> [PROBLEM TO SOLVE]: The answer should be a faithful retyping of the records that follow, pictures excluded.

MATERIAL TO PROCESS section start

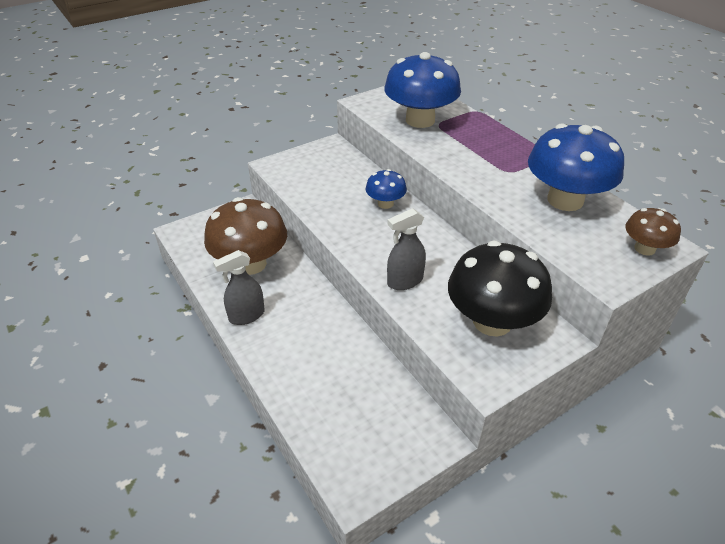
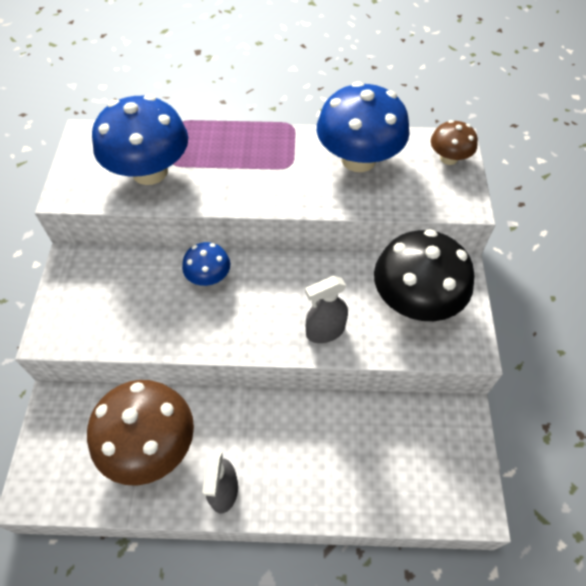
camera: 55 degrees left, 15 degrees up
(404, 281) = (325, 331): grey spray bottle -> grey spray bottle turned 60 degrees clockwise

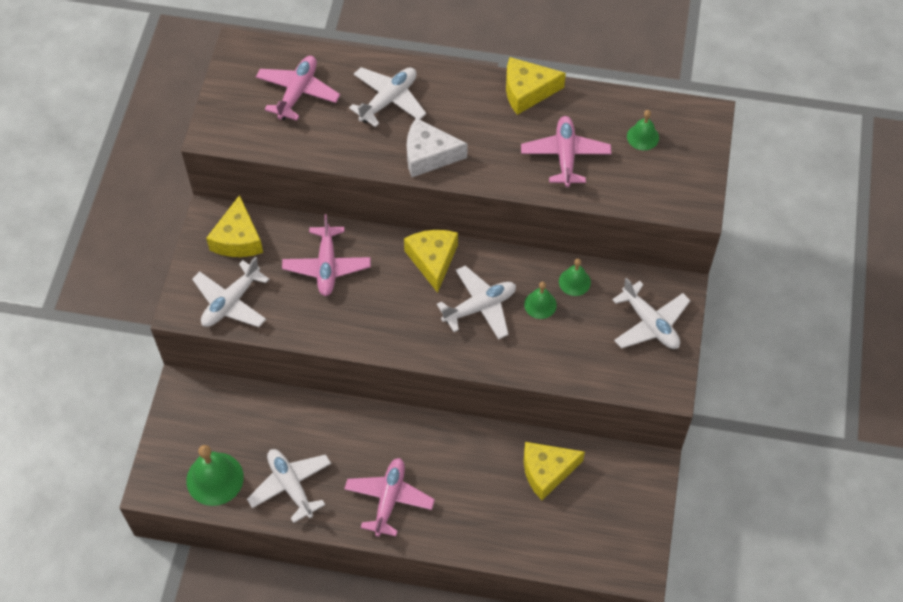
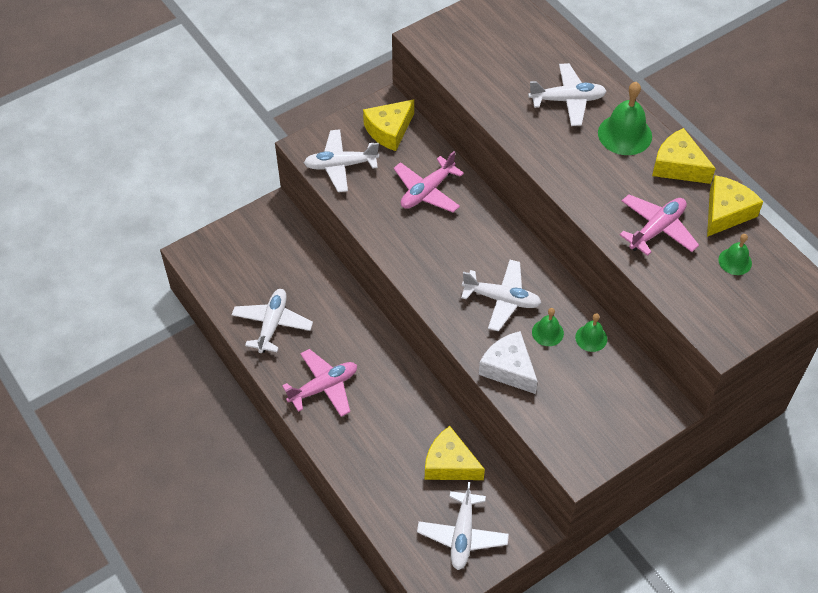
camera: 45 degrees right, 5 degrees down
(215, 478) = (232, 280): green bell -> green bell (625, 134)
(298, 92) = (509, 51): pink plane -> none
(428, 155) = (554, 155): white cheese -> white cheese (508, 368)
(433, 260) = (503, 243): yellow cheese -> yellow cheese (726, 212)
(650, 323) = (616, 412): white plane -> white plane (462, 535)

MATERIAL TO PROCESS section end

> [ANSWER BOX]:
camera: 55 degrees left, 15 degrees up
(404, 281) = (325, 331): grey spray bottle -> grey spray bottle turned 60 degrees clockwise

camera: 45 degrees right, 5 degrees down
(215, 478) = (232, 280): green bell -> green bell (625, 134)
(298, 92) = (509, 51): pink plane -> none
(428, 155) = (554, 155): white cheese -> white cheese (508, 368)
(433, 260) = (503, 243): yellow cheese -> yellow cheese (726, 212)
(650, 323) = (616, 412): white plane -> white plane (462, 535)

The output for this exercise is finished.